**Given information:**
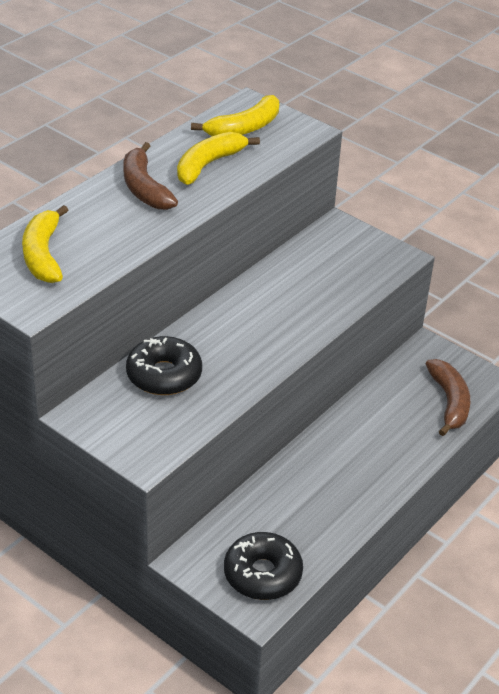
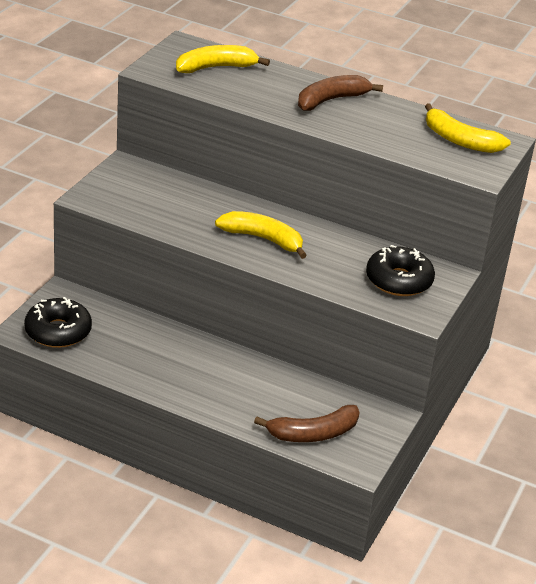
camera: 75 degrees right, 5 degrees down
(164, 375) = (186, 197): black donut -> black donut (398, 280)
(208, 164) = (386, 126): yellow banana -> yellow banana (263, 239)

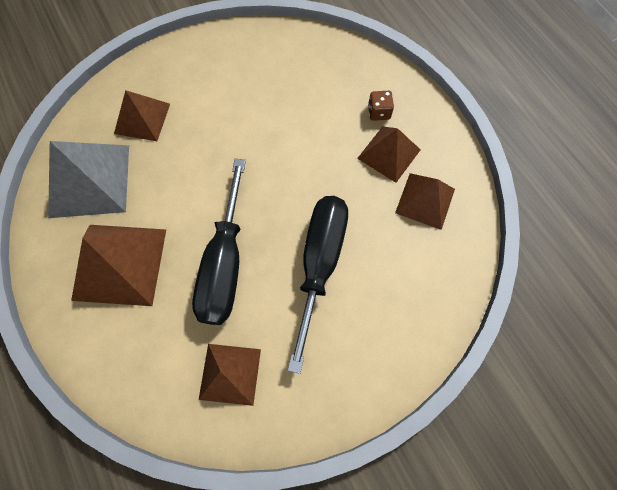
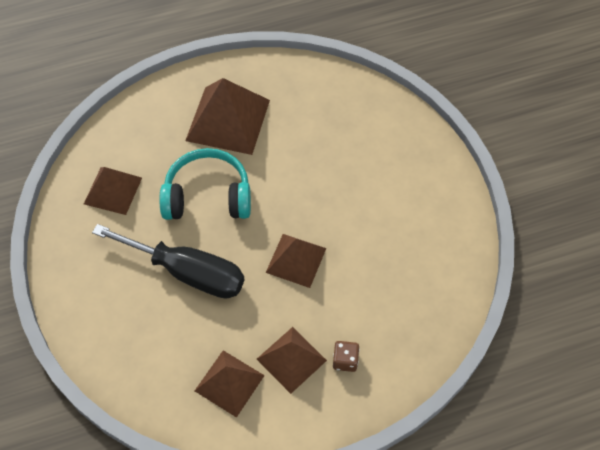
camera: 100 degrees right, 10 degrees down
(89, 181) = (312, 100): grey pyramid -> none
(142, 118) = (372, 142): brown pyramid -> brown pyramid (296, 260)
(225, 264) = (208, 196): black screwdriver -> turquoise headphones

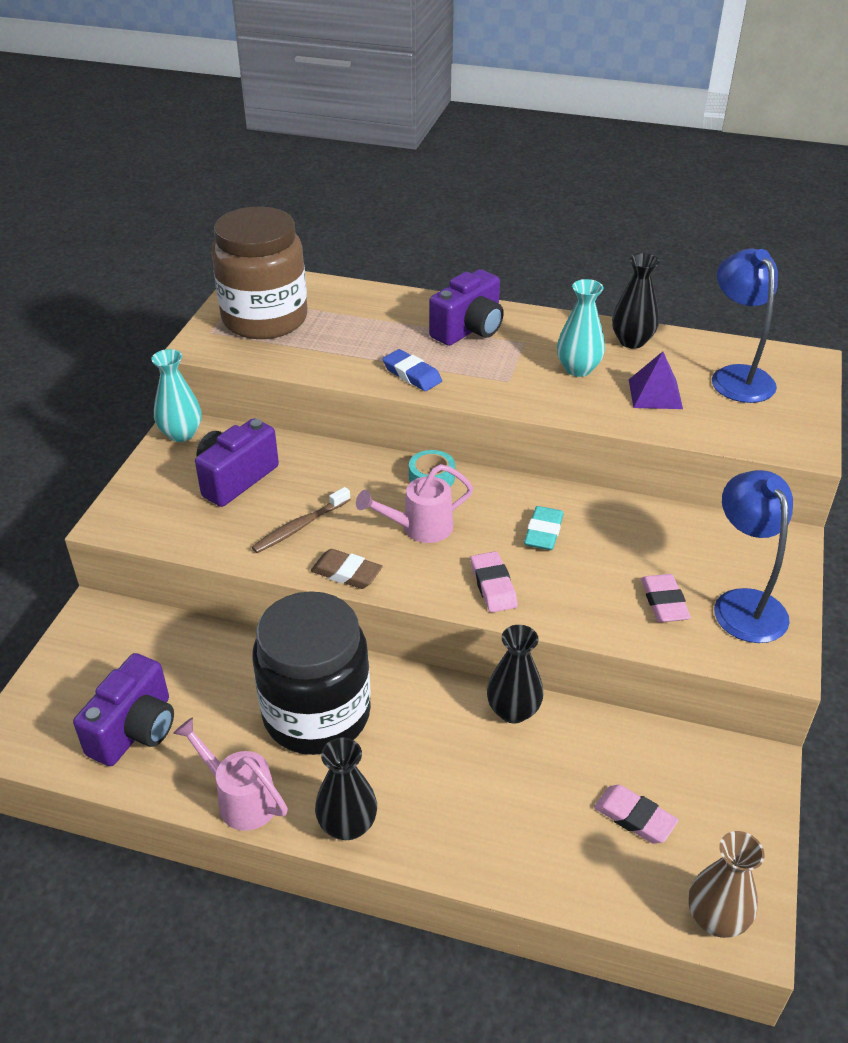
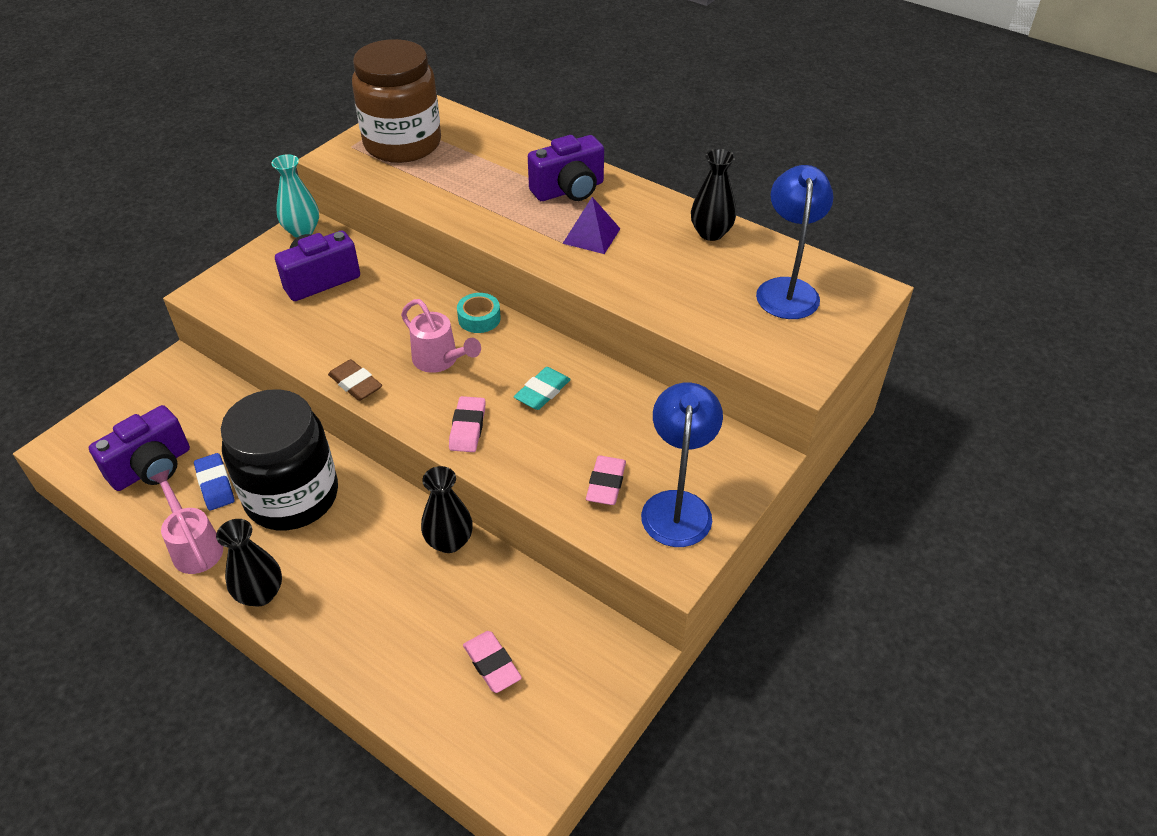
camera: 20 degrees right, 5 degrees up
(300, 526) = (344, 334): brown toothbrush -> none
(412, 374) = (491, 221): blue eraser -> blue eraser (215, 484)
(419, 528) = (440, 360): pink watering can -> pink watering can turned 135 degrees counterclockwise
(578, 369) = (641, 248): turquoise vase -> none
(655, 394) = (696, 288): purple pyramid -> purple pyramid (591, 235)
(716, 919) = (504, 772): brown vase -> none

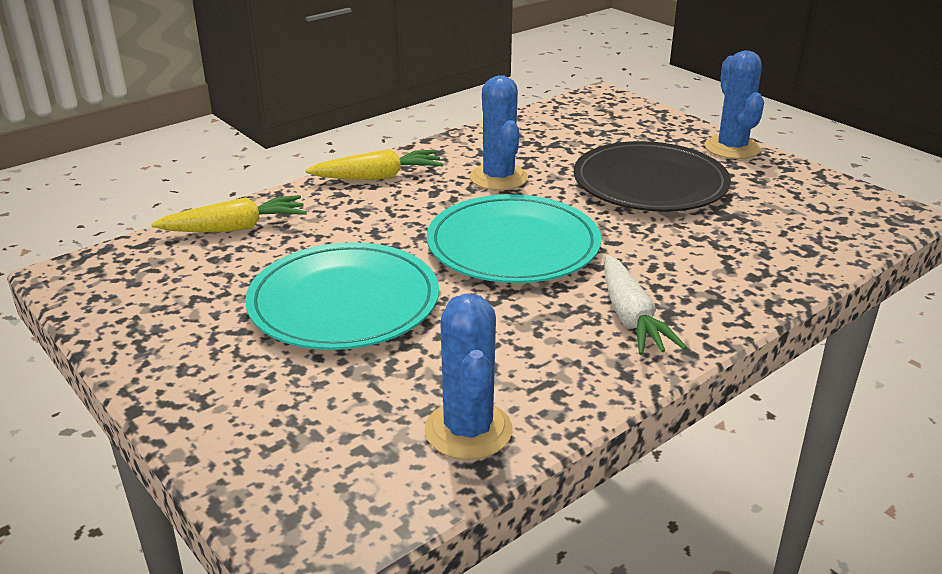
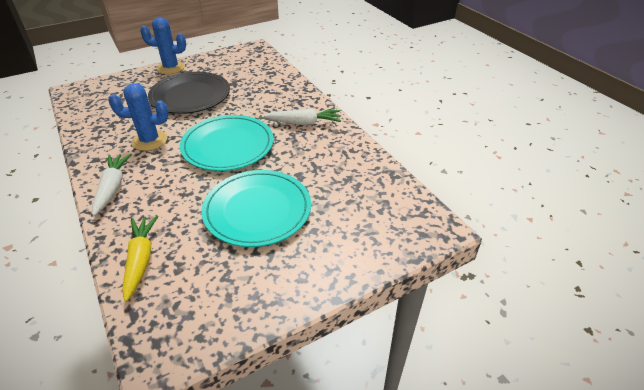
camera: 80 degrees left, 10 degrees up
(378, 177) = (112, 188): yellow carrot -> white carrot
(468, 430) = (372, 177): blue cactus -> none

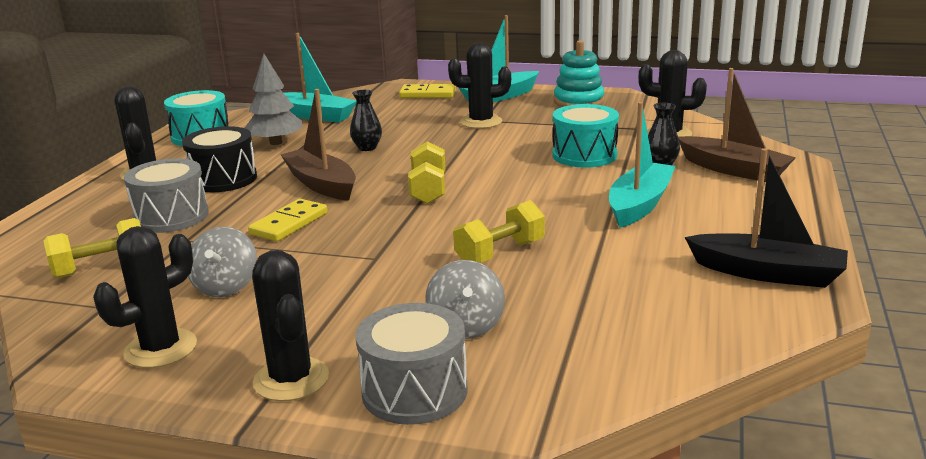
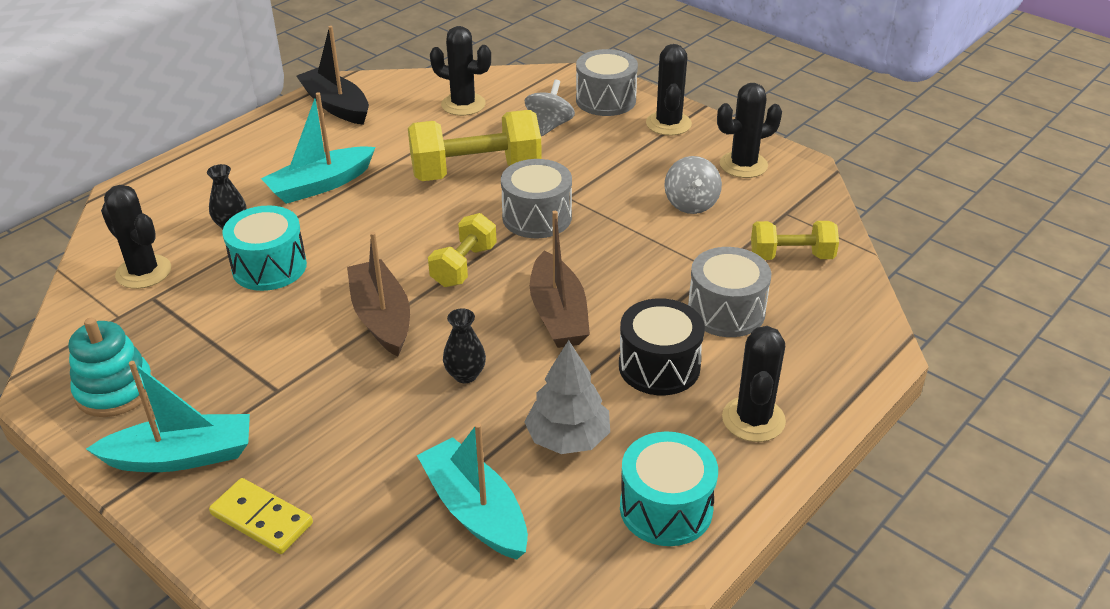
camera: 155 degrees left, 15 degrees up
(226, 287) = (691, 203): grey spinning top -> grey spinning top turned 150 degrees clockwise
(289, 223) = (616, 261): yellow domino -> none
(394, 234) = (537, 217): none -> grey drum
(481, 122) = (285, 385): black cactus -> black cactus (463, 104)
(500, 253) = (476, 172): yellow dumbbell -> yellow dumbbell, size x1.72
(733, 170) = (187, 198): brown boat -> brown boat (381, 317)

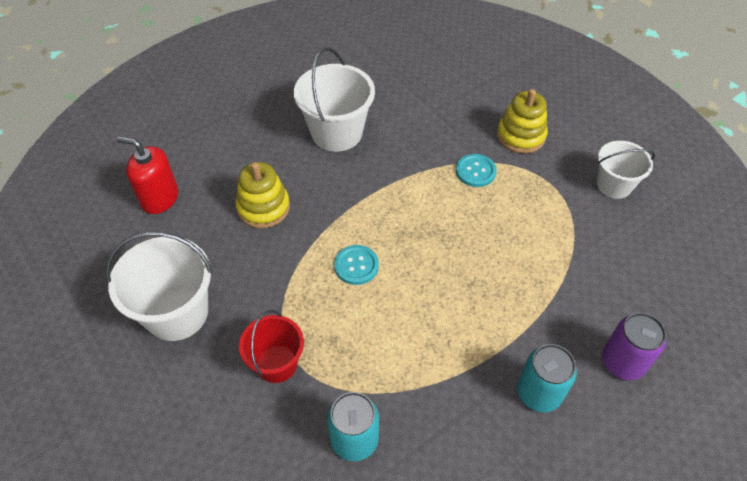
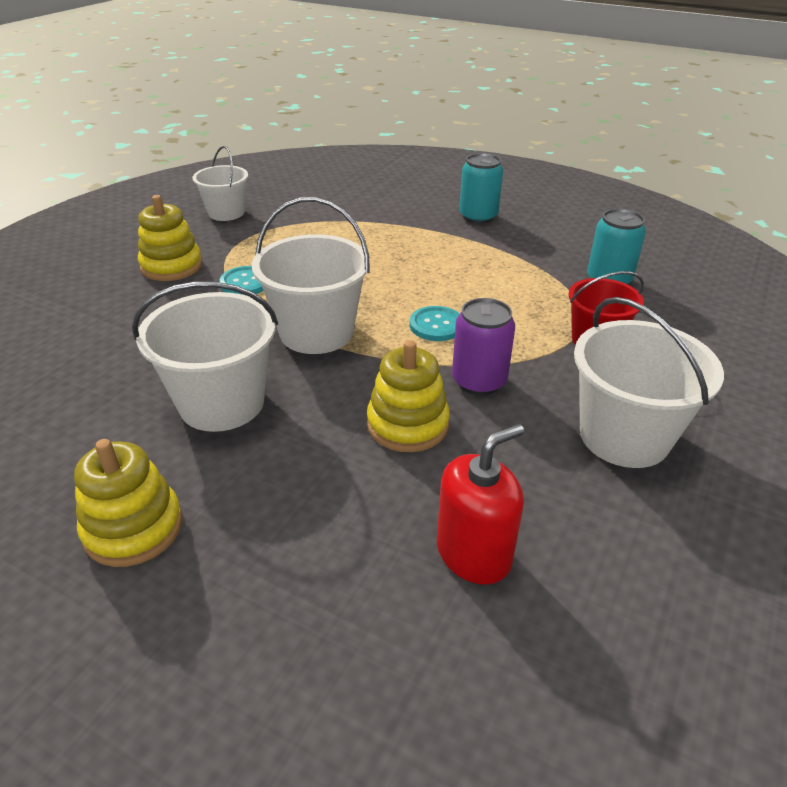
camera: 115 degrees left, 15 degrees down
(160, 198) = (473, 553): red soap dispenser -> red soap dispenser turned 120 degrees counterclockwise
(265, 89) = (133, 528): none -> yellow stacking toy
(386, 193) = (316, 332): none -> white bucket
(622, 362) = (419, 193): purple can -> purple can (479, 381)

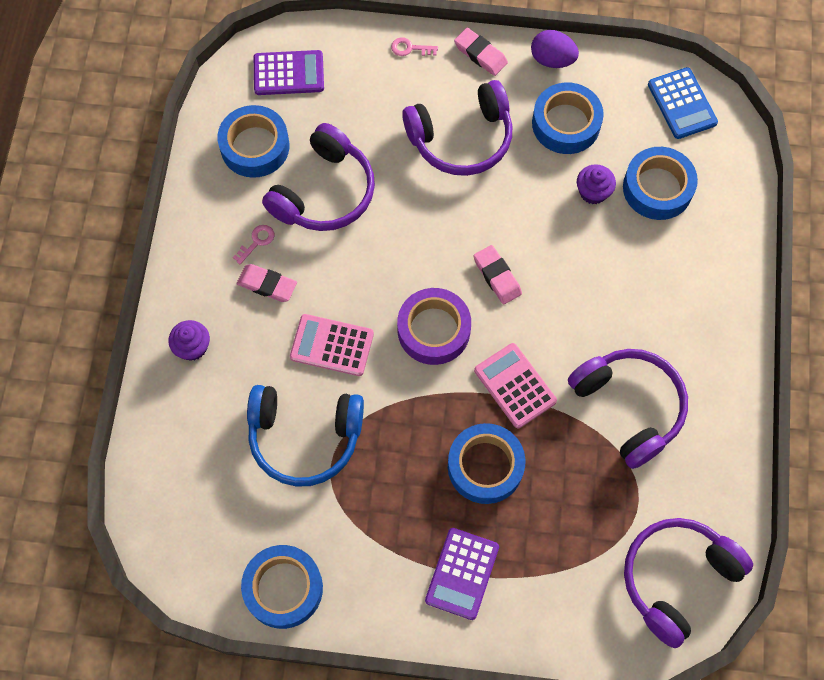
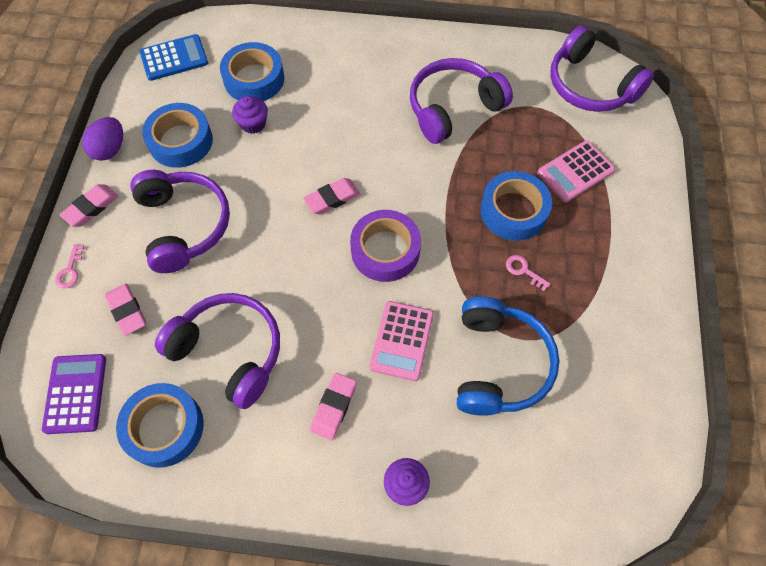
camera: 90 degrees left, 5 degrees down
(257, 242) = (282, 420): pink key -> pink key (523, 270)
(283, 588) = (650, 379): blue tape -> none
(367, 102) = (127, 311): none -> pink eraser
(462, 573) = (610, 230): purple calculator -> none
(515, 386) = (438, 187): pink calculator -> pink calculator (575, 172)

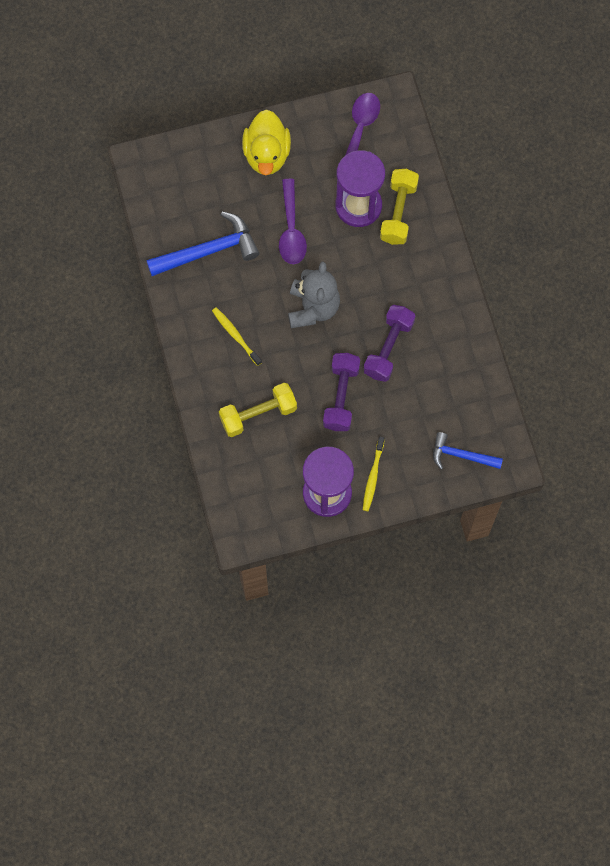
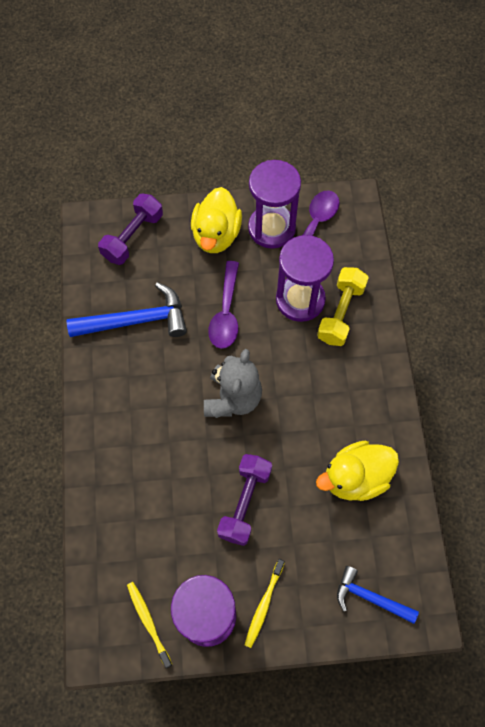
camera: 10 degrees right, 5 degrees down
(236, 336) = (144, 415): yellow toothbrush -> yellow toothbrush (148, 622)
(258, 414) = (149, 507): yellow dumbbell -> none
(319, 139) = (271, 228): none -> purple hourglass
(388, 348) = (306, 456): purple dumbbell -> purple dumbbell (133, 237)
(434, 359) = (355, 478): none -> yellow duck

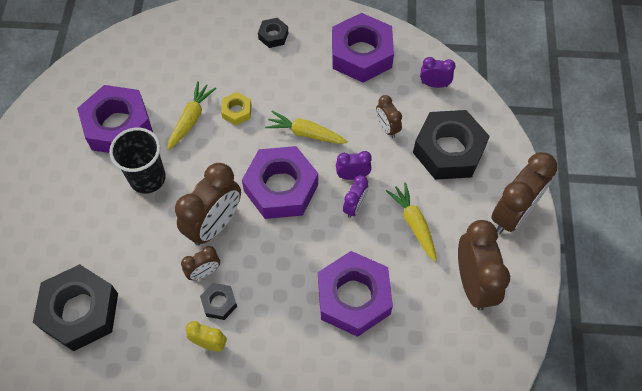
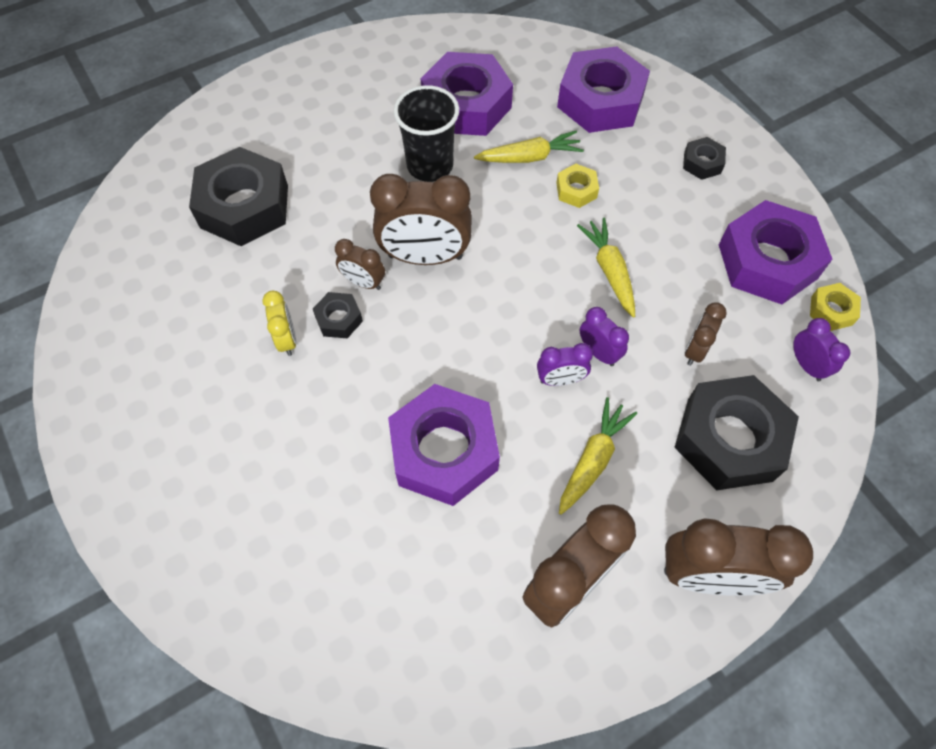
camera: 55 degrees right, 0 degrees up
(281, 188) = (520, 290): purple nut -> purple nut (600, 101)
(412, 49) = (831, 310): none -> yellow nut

**Work item:** Above are some records. Output exactly the lines from the one that contains "(160, 198) = (473, 553): red" to the one that contains "(462, 573) = (610, 230): purple", keeping both, and omit the pictures.

**Answer to this task:**
(160, 198) = (473, 553): red soap dispenser -> red soap dispenser turned 120 degrees counterclockwise
(265, 89) = (133, 528): none -> yellow stacking toy
(386, 193) = (316, 332): none -> white bucket
(622, 362) = (419, 193): purple can -> purple can (479, 381)

camera: 90 degrees left, 5 degrees down
(257, 242) = (282, 420): pink key -> pink key (523, 270)
(283, 588) = (650, 379): blue tape -> none
(367, 102) = (127, 311): none -> pink eraser
(462, 573) = (610, 230): purple calculator -> none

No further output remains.